Your answer should be every line of the entries that has the string "pink" in it.
****
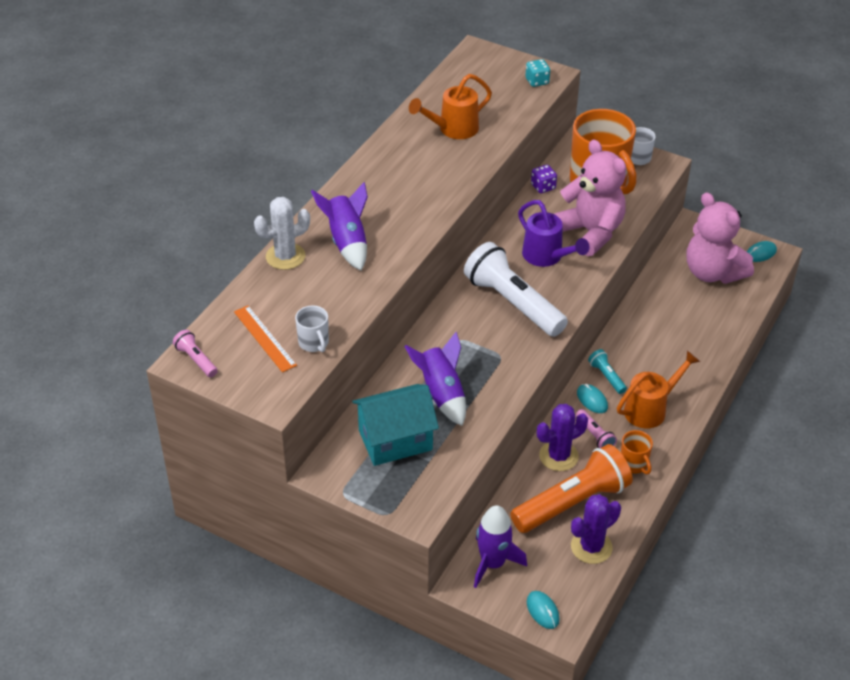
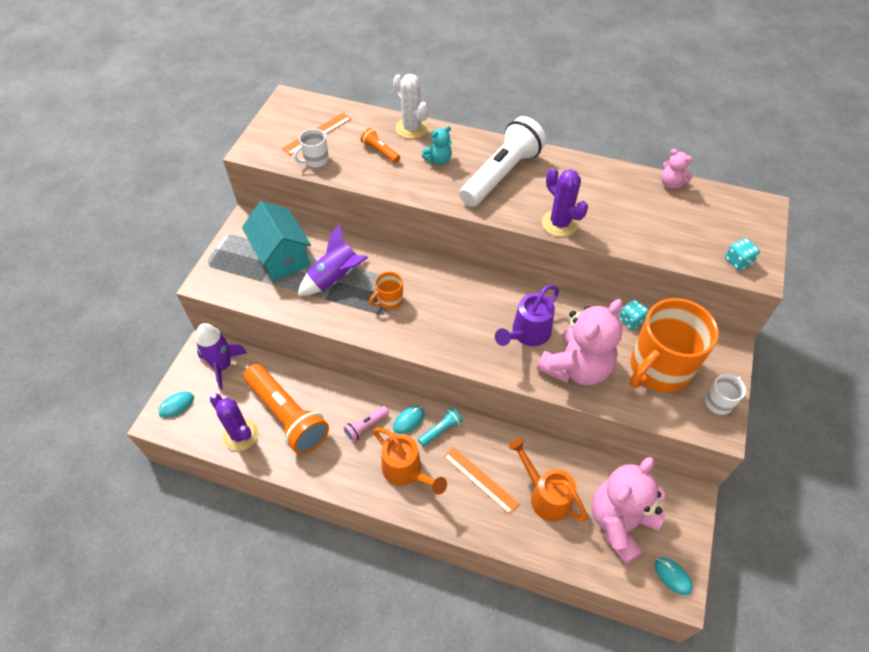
camera: 80 degrees right, 10 degrees up
pink flashlight [173,330,218,377] -> none
purple rocket [311,182,368,270] -> turquoise teddy bear [422,126,452,165]
orange watering can [409,74,492,139] -> orange watering can moved to [509,438,588,522]
white flashlight [464,242,568,337] -> white flashlight moved to [459,116,546,207]
purple dice [531,165,557,193] -> turquoise dice [619,299,649,330]
purple cactus [537,404,588,471] -> purple cactus moved to [542,168,588,237]
orange mug [621,430,653,475] -> orange mug moved to [369,272,403,310]
none -> orange flashlight [360,128,400,163]
none -> orange ruler [444,447,519,514]
none -> pink teddy bear [661,149,693,189]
****
*Exercise output:*
pink flashlight [173,330,218,377] -> none
none -> pink teddy bear [661,149,693,189]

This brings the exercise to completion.